*** Records to process ***

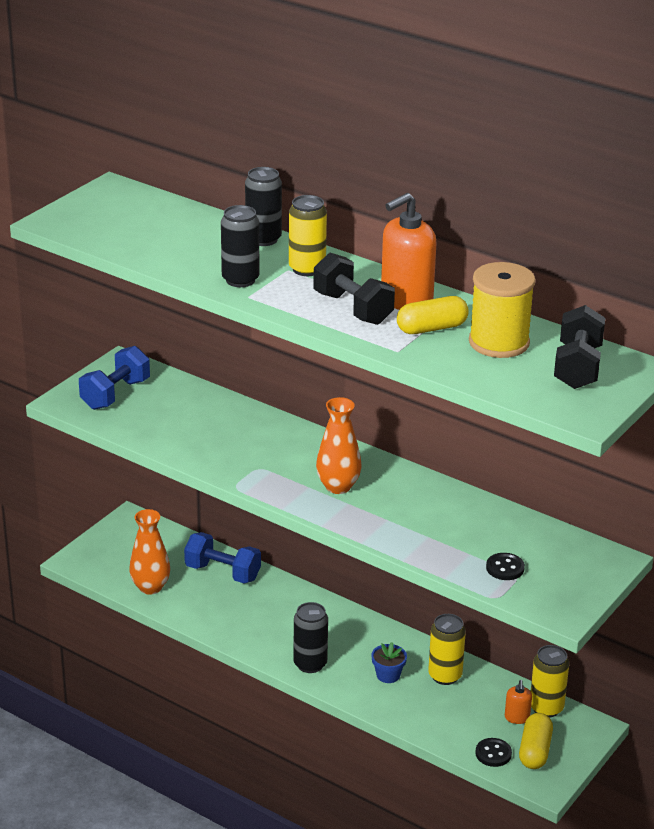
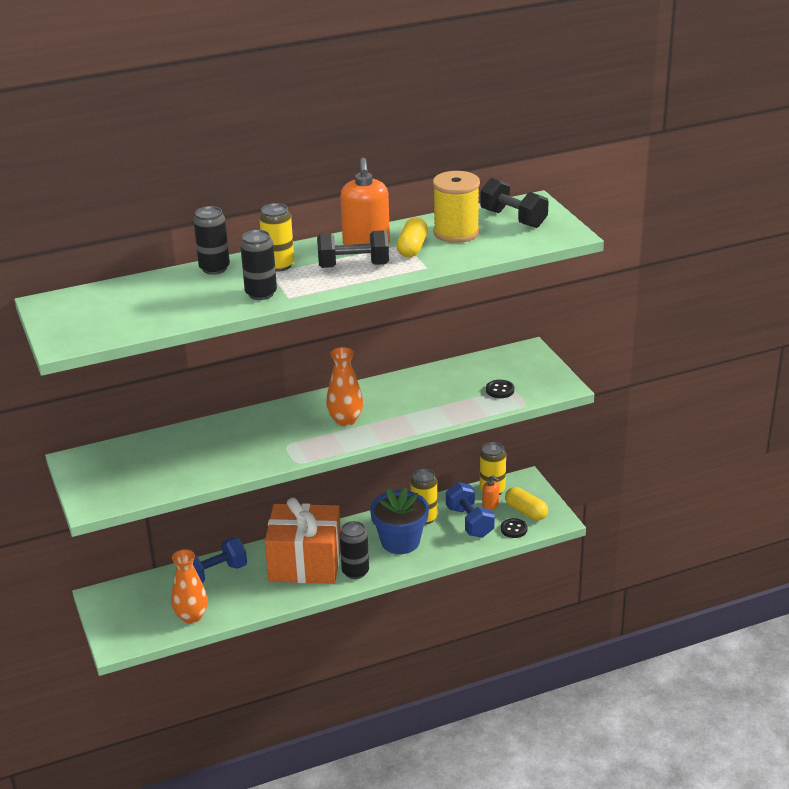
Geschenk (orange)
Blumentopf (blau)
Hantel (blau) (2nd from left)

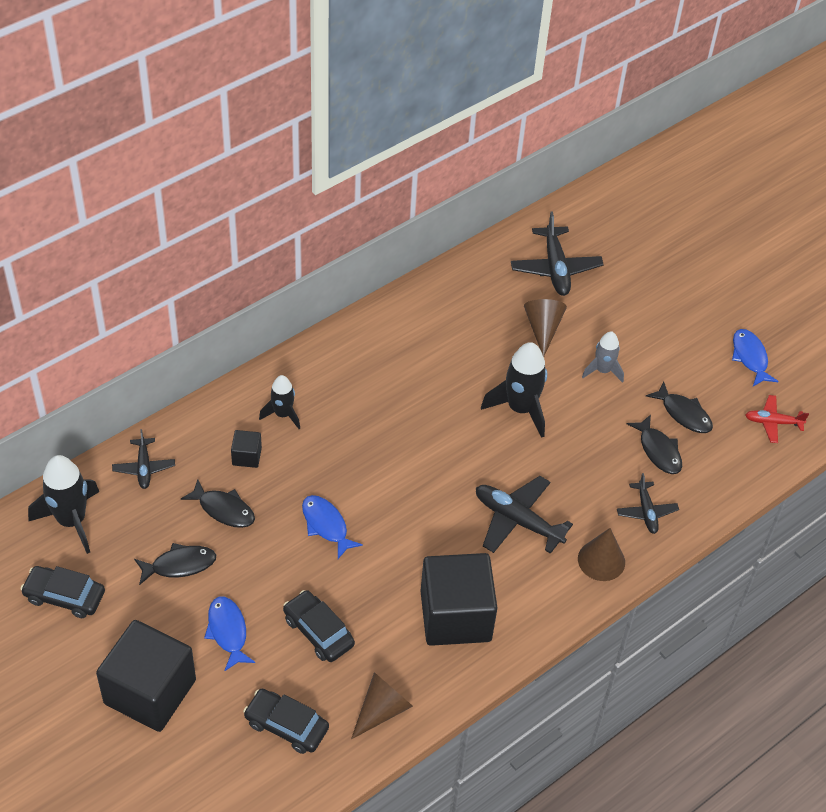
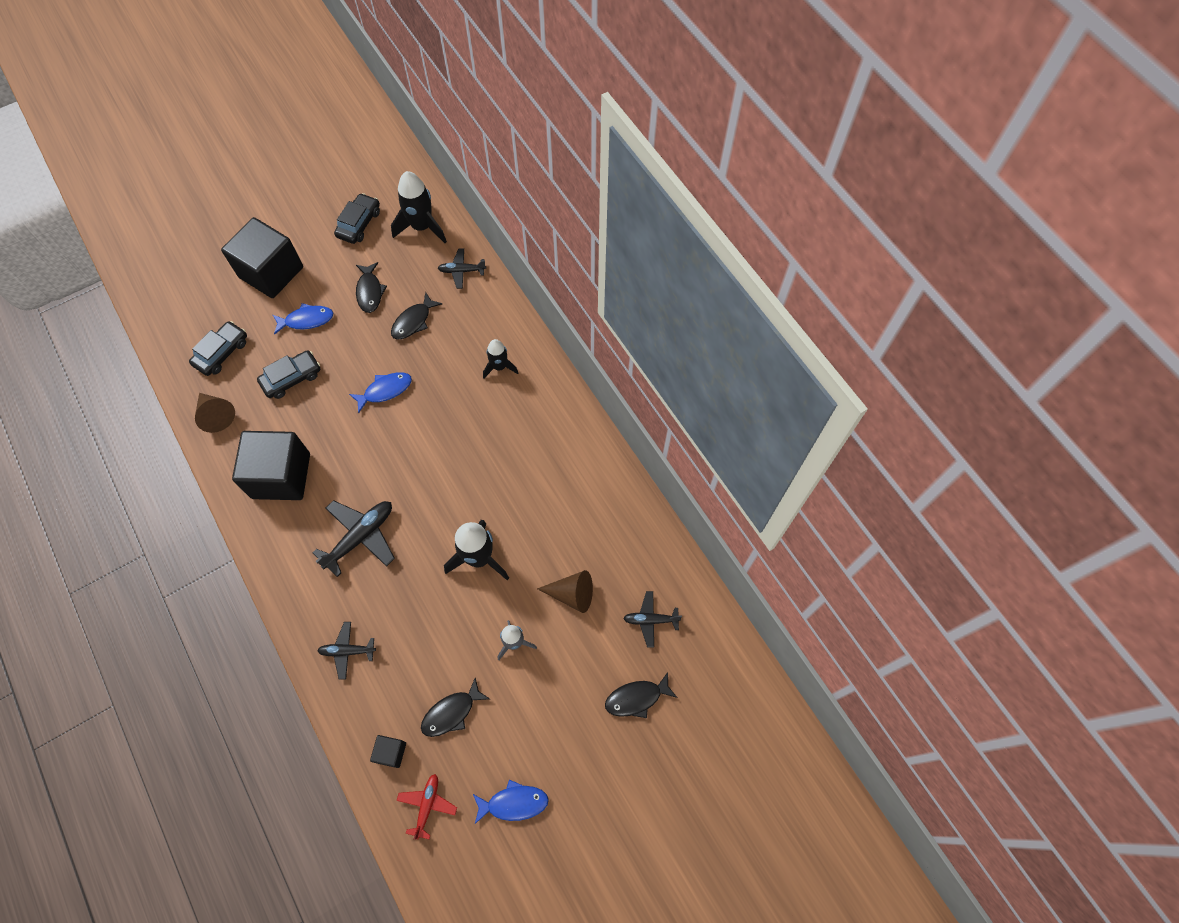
Kubus (schwarz) (3rd from left)
Fisch (schwarz) (4th from left)
Flugzeug (schwarz) (4th from left)
Kegel (braun) (3rd from left in the first image)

*** End of Records to process ***

__What is being asked__. Please copy out the entries above exactly as they appear, but skip their images.

__Exercise result__.
Geschenk (orange)
Blumentopf (blau)
Hantel (blau) (2nd from left)

Kubus (schwarz) (3rd from left)
Fisch (schwarz) (4th from left)
Flugzeug (schwarz) (4th from left)
Kegel (braun) (3rd from left in the first image)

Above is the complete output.